=== Assigned task ===
Nothing below is to be printed except the lines between the line holding "SONAR1 pin TRIG: 11 -> MO" and the line holding "SERVO: MG996R -> MG90S", inclusive, each exactly as it appears.
^^^^^^^^^^^^^^^^
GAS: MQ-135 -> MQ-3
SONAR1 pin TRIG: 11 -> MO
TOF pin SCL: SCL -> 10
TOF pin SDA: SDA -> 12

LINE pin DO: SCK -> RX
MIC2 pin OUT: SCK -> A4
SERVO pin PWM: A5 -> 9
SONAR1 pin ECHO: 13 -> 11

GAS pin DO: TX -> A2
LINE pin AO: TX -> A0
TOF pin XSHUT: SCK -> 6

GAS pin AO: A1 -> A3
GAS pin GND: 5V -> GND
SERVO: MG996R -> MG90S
^^^^^^^^^^^^^^^^
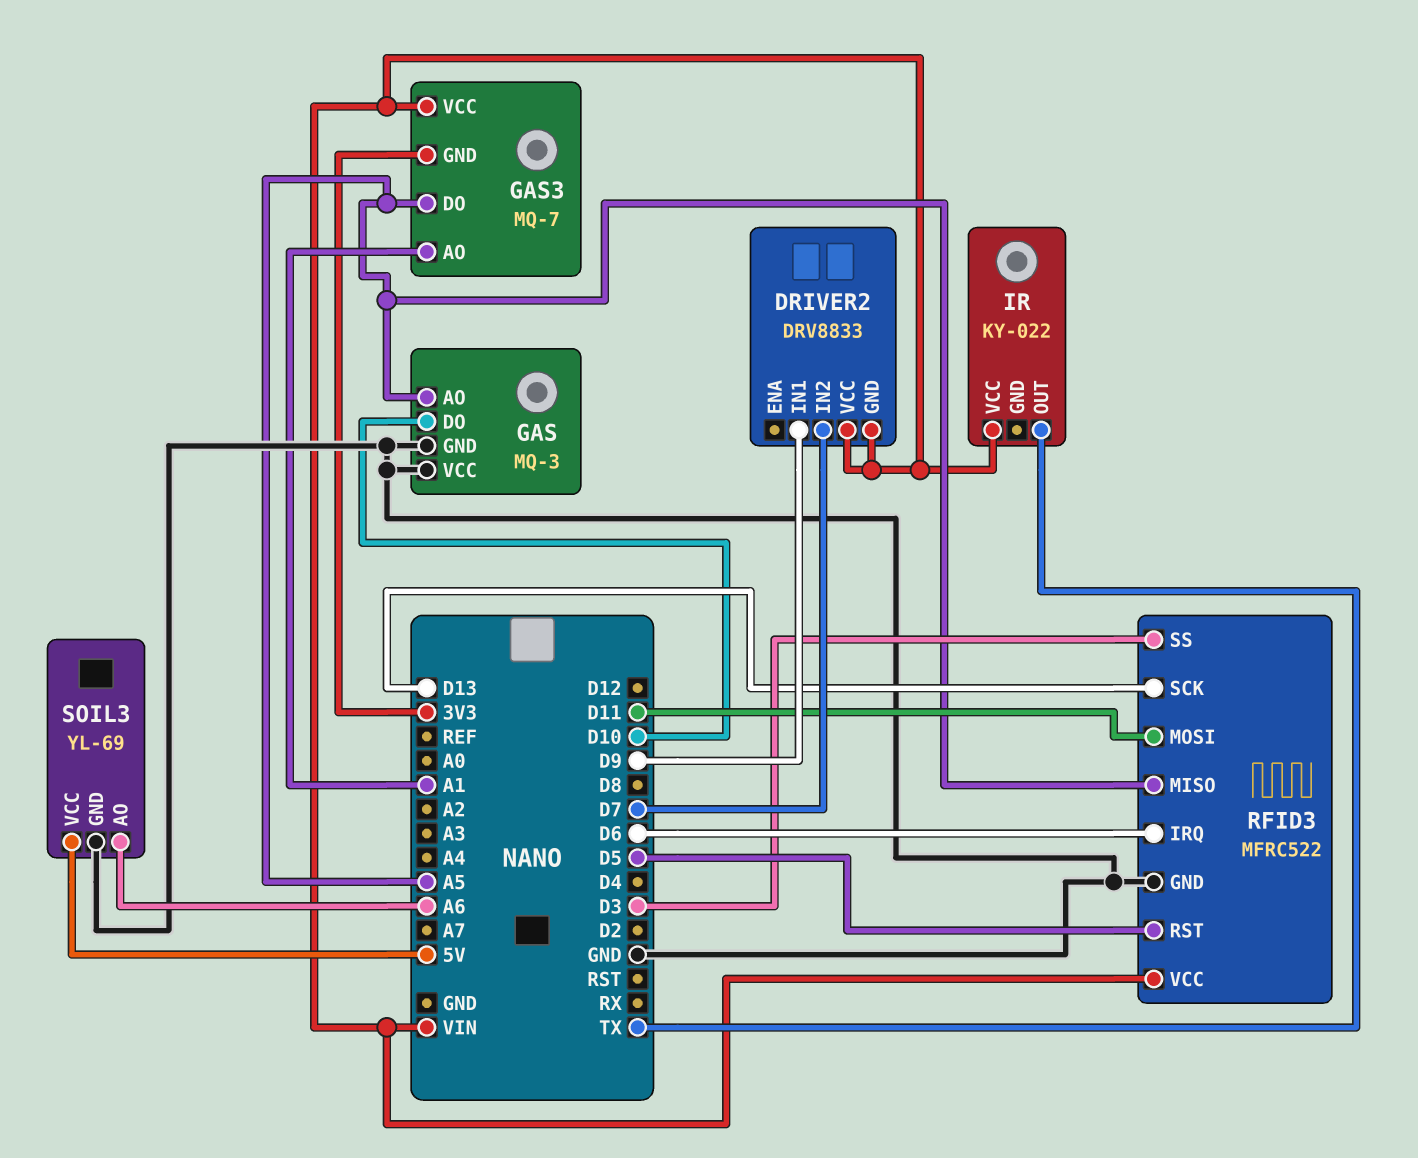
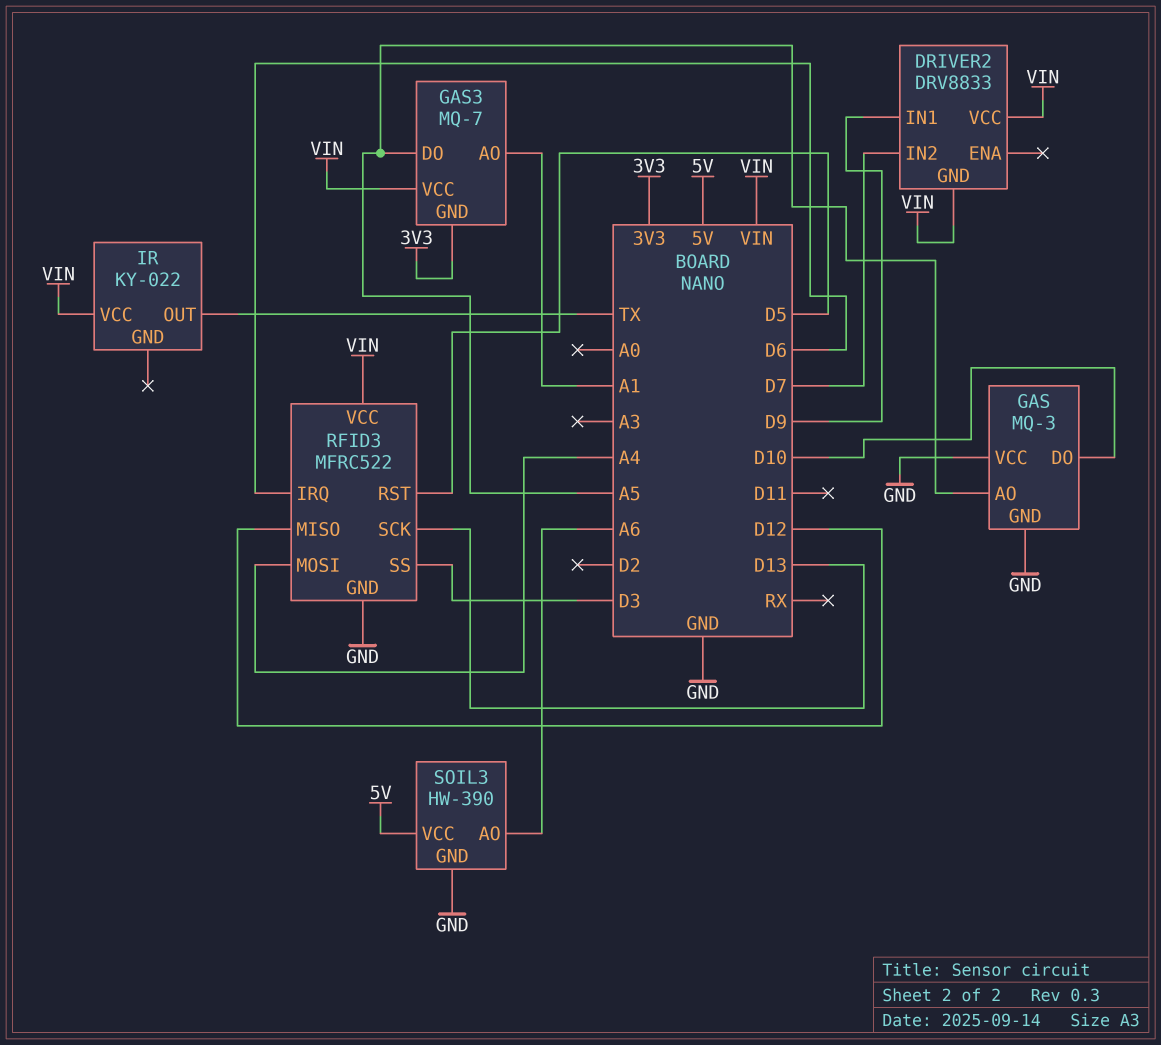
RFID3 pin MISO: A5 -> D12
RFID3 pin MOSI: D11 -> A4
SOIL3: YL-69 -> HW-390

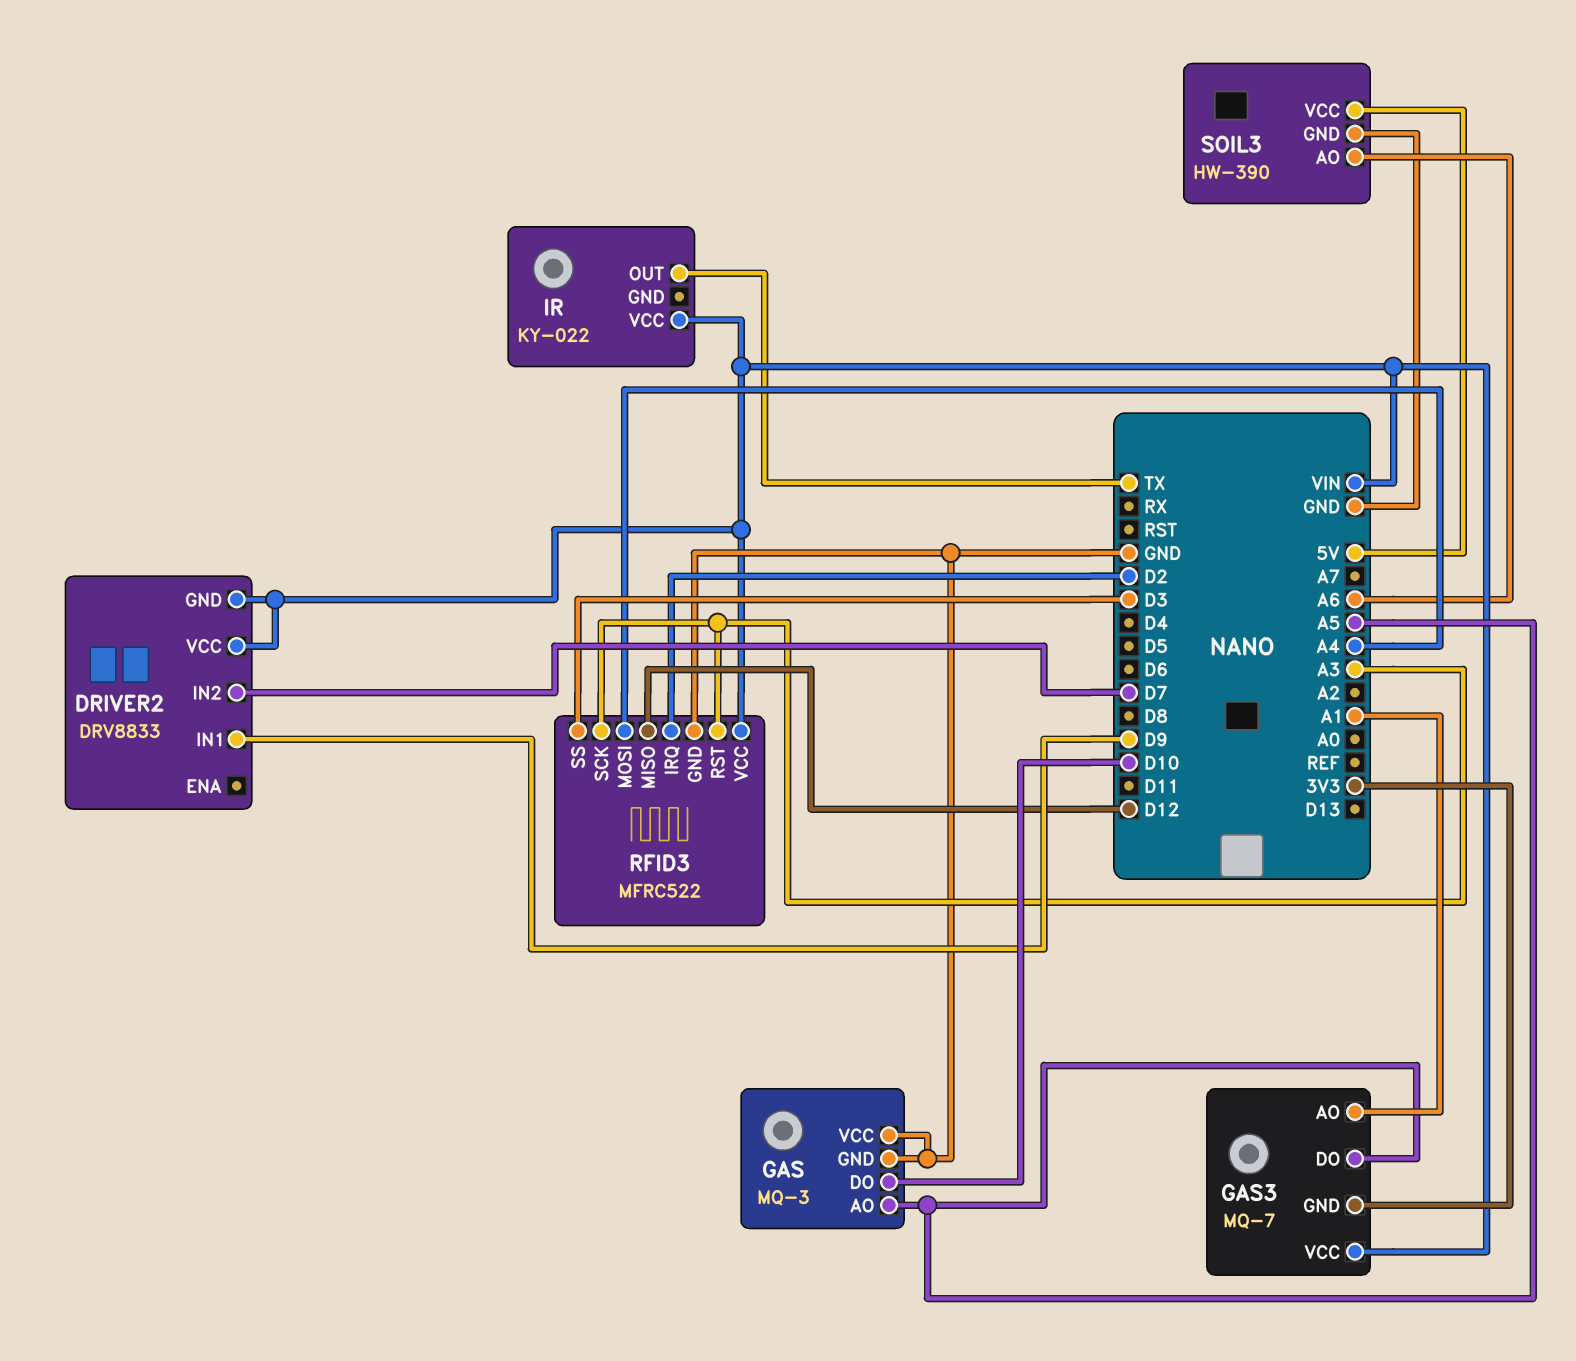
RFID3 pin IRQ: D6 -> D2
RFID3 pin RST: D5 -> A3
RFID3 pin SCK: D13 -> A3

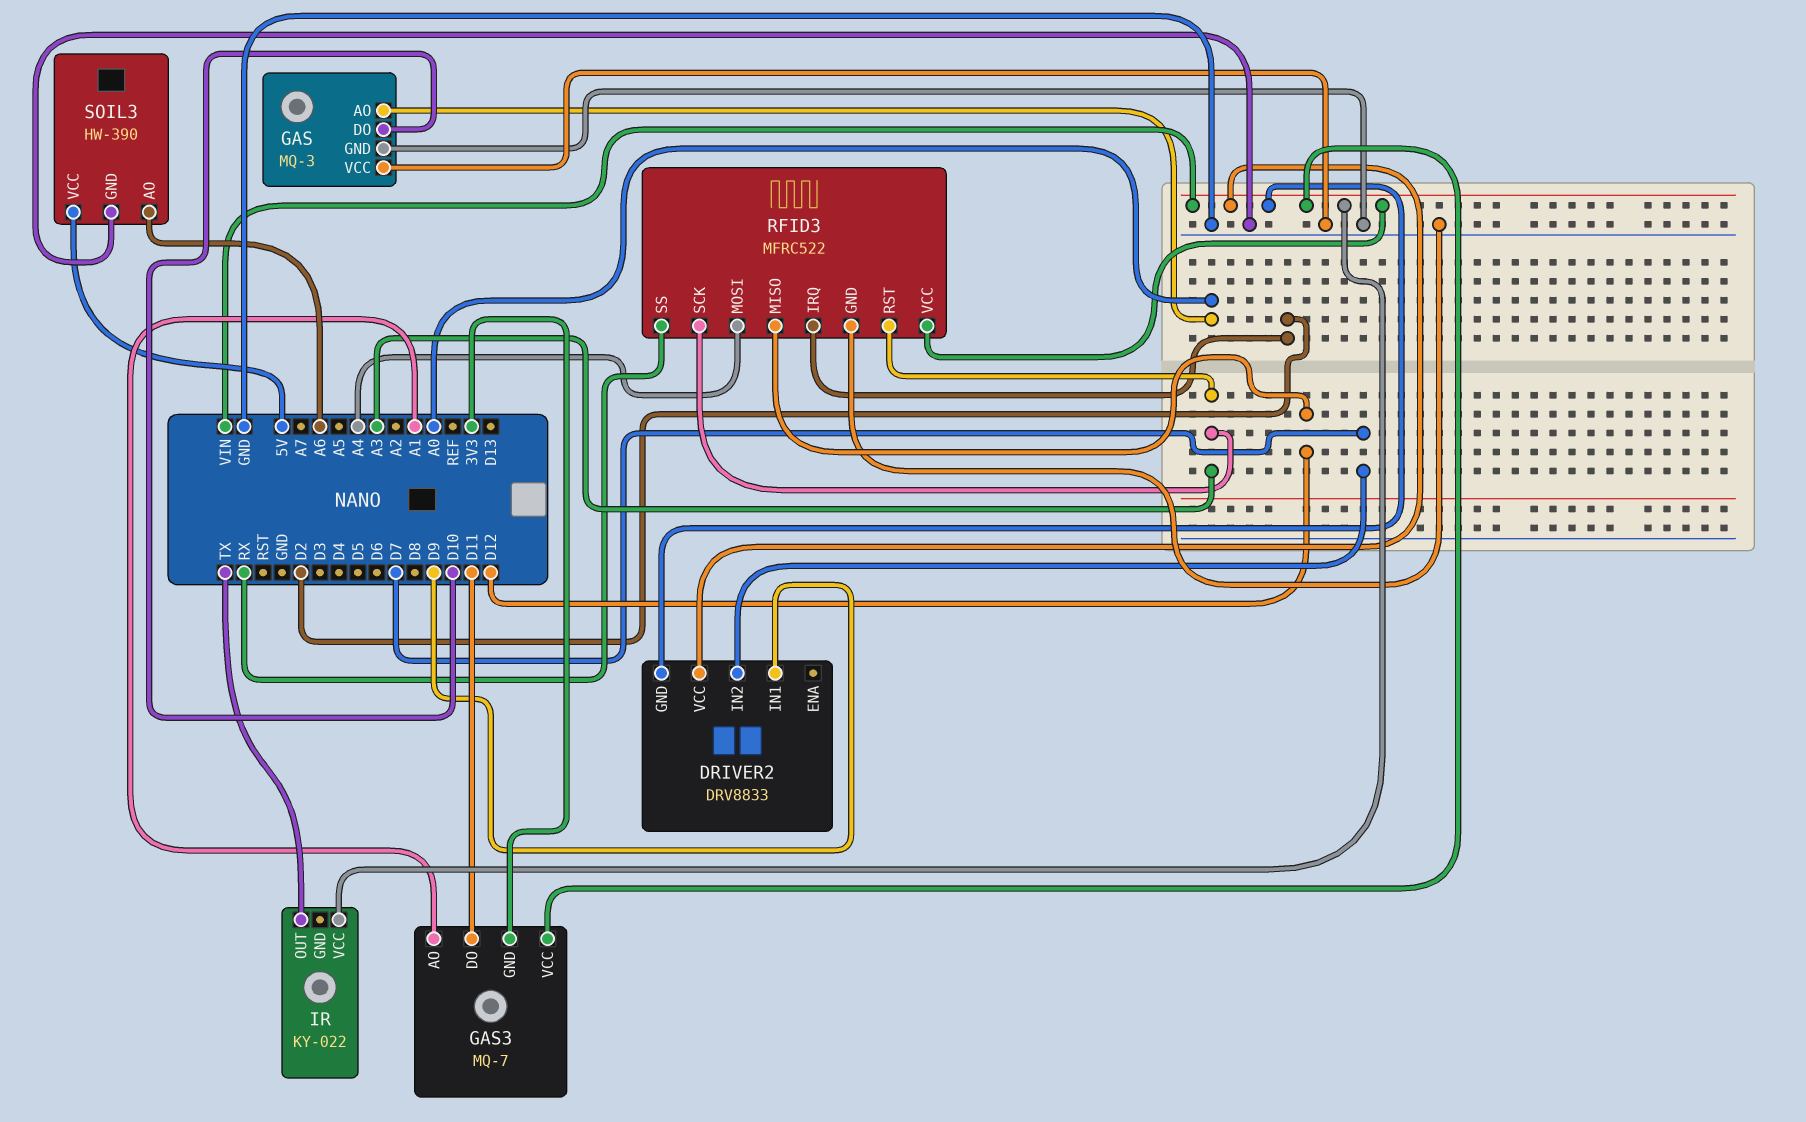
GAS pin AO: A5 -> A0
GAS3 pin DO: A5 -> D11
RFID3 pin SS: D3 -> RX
^^^^^^^^^^^^^^^^
=== Response to this exercise ===
SONAR1 pin TRIG: 11 -> MO
TOF pin SCL: SCL -> 10
TOF pin SDA: SDA -> 12

LINE pin DO: SCK -> RX
MIC2 pin OUT: SCK -> A4
SERVO pin PWM: A5 -> 9
SONAR1 pin ECHO: 13 -> 11

GAS pin DO: TX -> A2
LINE pin AO: TX -> A0
TOF pin XSHUT: SCK -> 6

GAS pin AO: A1 -> A3
GAS pin GND: 5V -> GND
SERVO: MG996R -> MG90S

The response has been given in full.